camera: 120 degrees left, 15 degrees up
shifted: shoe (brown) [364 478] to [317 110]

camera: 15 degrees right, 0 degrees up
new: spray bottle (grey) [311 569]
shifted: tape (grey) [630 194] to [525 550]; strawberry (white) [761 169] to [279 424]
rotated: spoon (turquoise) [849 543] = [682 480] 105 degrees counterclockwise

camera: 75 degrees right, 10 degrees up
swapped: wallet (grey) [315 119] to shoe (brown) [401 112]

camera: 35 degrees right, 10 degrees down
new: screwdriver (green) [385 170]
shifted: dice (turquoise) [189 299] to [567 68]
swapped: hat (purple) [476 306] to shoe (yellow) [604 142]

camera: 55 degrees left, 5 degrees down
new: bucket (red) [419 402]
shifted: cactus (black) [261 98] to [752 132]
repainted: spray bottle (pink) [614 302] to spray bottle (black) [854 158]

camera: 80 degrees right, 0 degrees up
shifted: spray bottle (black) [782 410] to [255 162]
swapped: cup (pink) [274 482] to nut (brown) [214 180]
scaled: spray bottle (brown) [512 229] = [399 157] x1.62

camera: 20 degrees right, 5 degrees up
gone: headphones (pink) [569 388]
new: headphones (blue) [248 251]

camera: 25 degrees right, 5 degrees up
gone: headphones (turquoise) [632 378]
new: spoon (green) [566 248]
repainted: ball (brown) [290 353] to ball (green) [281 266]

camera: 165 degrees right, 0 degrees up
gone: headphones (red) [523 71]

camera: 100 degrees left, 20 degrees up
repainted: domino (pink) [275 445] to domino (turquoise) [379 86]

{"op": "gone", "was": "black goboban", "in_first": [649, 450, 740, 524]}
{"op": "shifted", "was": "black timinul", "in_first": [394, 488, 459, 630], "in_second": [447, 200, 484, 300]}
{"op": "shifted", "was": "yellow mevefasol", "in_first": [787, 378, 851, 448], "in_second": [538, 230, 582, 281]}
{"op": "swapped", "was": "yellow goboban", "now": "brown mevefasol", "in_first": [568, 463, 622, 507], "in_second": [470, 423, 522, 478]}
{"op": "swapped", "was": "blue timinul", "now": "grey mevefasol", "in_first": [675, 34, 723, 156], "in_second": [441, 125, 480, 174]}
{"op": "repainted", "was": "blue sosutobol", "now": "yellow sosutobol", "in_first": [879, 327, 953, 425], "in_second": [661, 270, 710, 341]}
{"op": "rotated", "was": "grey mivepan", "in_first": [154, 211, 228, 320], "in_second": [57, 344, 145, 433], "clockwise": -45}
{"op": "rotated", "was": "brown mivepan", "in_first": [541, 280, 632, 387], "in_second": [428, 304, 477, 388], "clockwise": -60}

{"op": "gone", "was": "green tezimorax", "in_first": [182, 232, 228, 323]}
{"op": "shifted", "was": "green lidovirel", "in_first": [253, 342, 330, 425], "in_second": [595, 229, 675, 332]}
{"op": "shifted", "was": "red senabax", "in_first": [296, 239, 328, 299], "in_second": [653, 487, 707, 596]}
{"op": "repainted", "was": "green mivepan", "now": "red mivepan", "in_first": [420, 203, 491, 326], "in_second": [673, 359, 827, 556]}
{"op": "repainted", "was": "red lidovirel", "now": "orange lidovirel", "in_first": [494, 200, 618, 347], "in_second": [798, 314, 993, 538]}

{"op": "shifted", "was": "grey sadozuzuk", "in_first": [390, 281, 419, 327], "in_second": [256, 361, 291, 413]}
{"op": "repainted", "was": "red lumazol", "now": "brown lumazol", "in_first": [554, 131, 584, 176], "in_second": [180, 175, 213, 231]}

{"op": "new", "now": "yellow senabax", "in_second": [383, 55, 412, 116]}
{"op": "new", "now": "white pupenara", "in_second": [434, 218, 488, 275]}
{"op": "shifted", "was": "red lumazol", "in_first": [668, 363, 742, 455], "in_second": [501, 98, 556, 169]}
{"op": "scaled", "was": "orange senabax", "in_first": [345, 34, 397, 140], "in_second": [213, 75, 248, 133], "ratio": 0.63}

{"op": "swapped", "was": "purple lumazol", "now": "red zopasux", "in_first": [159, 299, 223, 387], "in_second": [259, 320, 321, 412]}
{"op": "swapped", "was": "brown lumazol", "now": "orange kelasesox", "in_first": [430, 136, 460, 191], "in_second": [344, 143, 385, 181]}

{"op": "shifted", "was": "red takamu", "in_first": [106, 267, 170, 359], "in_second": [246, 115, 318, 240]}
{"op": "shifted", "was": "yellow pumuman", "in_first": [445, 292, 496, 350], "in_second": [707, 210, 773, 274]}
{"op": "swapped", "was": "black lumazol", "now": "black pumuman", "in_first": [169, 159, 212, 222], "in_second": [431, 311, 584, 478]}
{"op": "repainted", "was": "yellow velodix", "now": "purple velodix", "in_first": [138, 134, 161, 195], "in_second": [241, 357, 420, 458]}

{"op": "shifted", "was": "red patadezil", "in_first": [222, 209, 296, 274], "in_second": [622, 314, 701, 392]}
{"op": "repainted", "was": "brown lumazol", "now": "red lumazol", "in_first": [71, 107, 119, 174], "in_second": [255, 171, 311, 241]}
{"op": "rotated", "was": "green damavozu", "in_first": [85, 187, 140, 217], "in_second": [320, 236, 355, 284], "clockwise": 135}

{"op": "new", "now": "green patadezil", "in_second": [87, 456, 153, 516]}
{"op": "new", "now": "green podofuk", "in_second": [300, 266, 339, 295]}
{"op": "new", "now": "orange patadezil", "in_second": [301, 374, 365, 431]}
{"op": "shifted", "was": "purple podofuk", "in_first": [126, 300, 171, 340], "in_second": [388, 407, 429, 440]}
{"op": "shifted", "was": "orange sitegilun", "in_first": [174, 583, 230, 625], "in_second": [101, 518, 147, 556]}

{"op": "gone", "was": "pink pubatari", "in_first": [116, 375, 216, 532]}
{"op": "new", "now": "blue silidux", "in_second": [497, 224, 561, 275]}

_ _ _ _

Exact copies of all the lines above are required.

camera: 120 degrees left, 15 degrees up
shifted: shoe (brown) [364 478] to [317 110]

camera: 15 degrees right, 0 degrees up
new: spray bottle (grey) [311 569]
shifted: tape (grey) [630 194] to [525 550]; strawberry (white) [761 169] to [279 424]
rotated: spoon (turquoise) [849 543] = [682 480] 105 degrees counterclockwise

camera: 75 degrees right, 10 degrees up
swapped: wallet (grey) [315 119] to shoe (brown) [401 112]

camera: 35 degrees right, 10 degrees down
new: screwdriver (green) [385 170]
shifted: dice (turquoise) [189 299] to [567 68]
swapped: hat (purple) [476 306] to shoe (yellow) [604 142]

camera: 55 degrees left, 5 degrees down
new: bucket (red) [419 402]
shifted: cactus (black) [261 98] to [752 132]
repainted: spray bottle (pink) [614 302] to spray bottle (black) [854 158]

camera: 80 degrees right, 0 degrees up
shifted: spray bottle (black) [782 410] to [255 162]
swapped: cup (pink) [274 482] to nut (brown) [214 180]
scaled: spray bottle (brown) [512 229] = [399 157] x1.62

camera: 20 degrees right, 5 degrees up
gone: headphones (pink) [569 388]
new: headphones (blue) [248 251]

camera: 25 degrees right, 5 degrees up
gone: headphones (turquoise) [632 378]
new: spoon (green) [566 248]
repainted: ball (brown) [290 353] to ball (green) [281 266]

camera: 165 degrees right, 0 degrees up
gone: headphones (red) [523 71]

camera: 100 degrees left, 20 degrees up
repainted: domino (pink) [275 445] to domino (turquoise) [379 86]

{"op": "gone", "was": "black goboban", "in_first": [649, 450, 740, 524]}
{"op": "shifted", "was": "black timinul", "in_first": [394, 488, 459, 630], "in_second": [447, 200, 484, 300]}
{"op": "shifted", "was": "yellow mevefasol", "in_first": [787, 378, 851, 448], "in_second": [538, 230, 582, 281]}
{"op": "swapped", "was": "yellow goboban", "now": "brown mevefasol", "in_first": [568, 463, 622, 507], "in_second": [470, 423, 522, 478]}
{"op": "swapped", "was": "blue timinul", "now": "grey mevefasol", "in_first": [675, 34, 723, 156], "in_second": [441, 125, 480, 174]}
{"op": "repainted", "was": "blue sosutobol", "now": "yellow sosutobol", "in_first": [879, 327, 953, 425], "in_second": [661, 270, 710, 341]}
{"op": "rotated", "was": "grey mivepan", "in_first": [154, 211, 228, 320], "in_second": [57, 344, 145, 433], "clockwise": -45}
{"op": "rotated", "was": "brown mivepan", "in_first": [541, 280, 632, 387], "in_second": [428, 304, 477, 388], "clockwise": -60}

{"op": "gone", "was": "green tezimorax", "in_first": [182, 232, 228, 323]}
{"op": "shifted", "was": "green lidovirel", "in_first": [253, 342, 330, 425], "in_second": [595, 229, 675, 332]}
{"op": "shifted", "was": "red senabax", "in_first": [296, 239, 328, 299], "in_second": [653, 487, 707, 596]}
{"op": "repainted", "was": "green mivepan", "now": "red mivepan", "in_first": [420, 203, 491, 326], "in_second": [673, 359, 827, 556]}
{"op": "repainted", "was": "red lidovirel", "now": "orange lidovirel", "in_first": [494, 200, 618, 347], "in_second": [798, 314, 993, 538]}

{"op": "shifted", "was": "grey sadozuzuk", "in_first": [390, 281, 419, 327], "in_second": [256, 361, 291, 413]}
{"op": "repainted", "was": "red lumazol", "now": "brown lumazol", "in_first": [554, 131, 584, 176], "in_second": [180, 175, 213, 231]}

{"op": "new", "now": "yellow senabax", "in_second": [383, 55, 412, 116]}
{"op": "new", "now": "white pupenara", "in_second": [434, 218, 488, 275]}
{"op": "shifted", "was": "red lumazol", "in_first": [668, 363, 742, 455], "in_second": [501, 98, 556, 169]}
{"op": "scaled", "was": "orange senabax", "in_first": [345, 34, 397, 140], "in_second": [213, 75, 248, 133], "ratio": 0.63}

{"op": "swapped", "was": "purple lumazol", "now": "red zopasux", "in_first": [159, 299, 223, 387], "in_second": [259, 320, 321, 412]}
{"op": "swapped", "was": "brown lumazol", "now": "orange kelasesox", "in_first": [430, 136, 460, 191], "in_second": [344, 143, 385, 181]}

{"op": "shifted", "was": "red takamu", "in_first": [106, 267, 170, 359], "in_second": [246, 115, 318, 240]}
{"op": "shifted", "was": "yellow pumuman", "in_first": [445, 292, 496, 350], "in_second": [707, 210, 773, 274]}
{"op": "swapped", "was": "black lumazol", "now": "black pumuman", "in_first": [169, 159, 212, 222], "in_second": [431, 311, 584, 478]}
{"op": "repainted", "was": "yellow velodix", "now": "purple velodix", "in_first": [138, 134, 161, 195], "in_second": [241, 357, 420, 458]}

{"op": "shifted", "was": "red patadezil", "in_first": [222, 209, 296, 274], "in_second": [622, 314, 701, 392]}
{"op": "repainted", "was": "brown lumazol", "now": "red lumazol", "in_first": [71, 107, 119, 174], "in_second": [255, 171, 311, 241]}
{"op": "rotated", "was": "green damavozu", "in_first": [85, 187, 140, 217], "in_second": [320, 236, 355, 284], "clockwise": 135}

{"op": "new", "now": "green patadezil", "in_second": [87, 456, 153, 516]}
{"op": "new", "now": "green podofuk", "in_second": [300, 266, 339, 295]}
{"op": "new", "now": "orange patadezil", "in_second": [301, 374, 365, 431]}
{"op": "shifted", "was": "purple podofuk", "in_first": [126, 300, 171, 340], "in_second": [388, 407, 429, 440]}
{"op": "shifted", "was": "orange sitegilun", "in_first": [174, 583, 230, 625], "in_second": [101, 518, 147, 556]}

{"op": "gone", "was": "pink pubatari", "in_first": [116, 375, 216, 532]}
{"op": "new", "now": "blue silidux", "in_second": [497, 224, 561, 275]}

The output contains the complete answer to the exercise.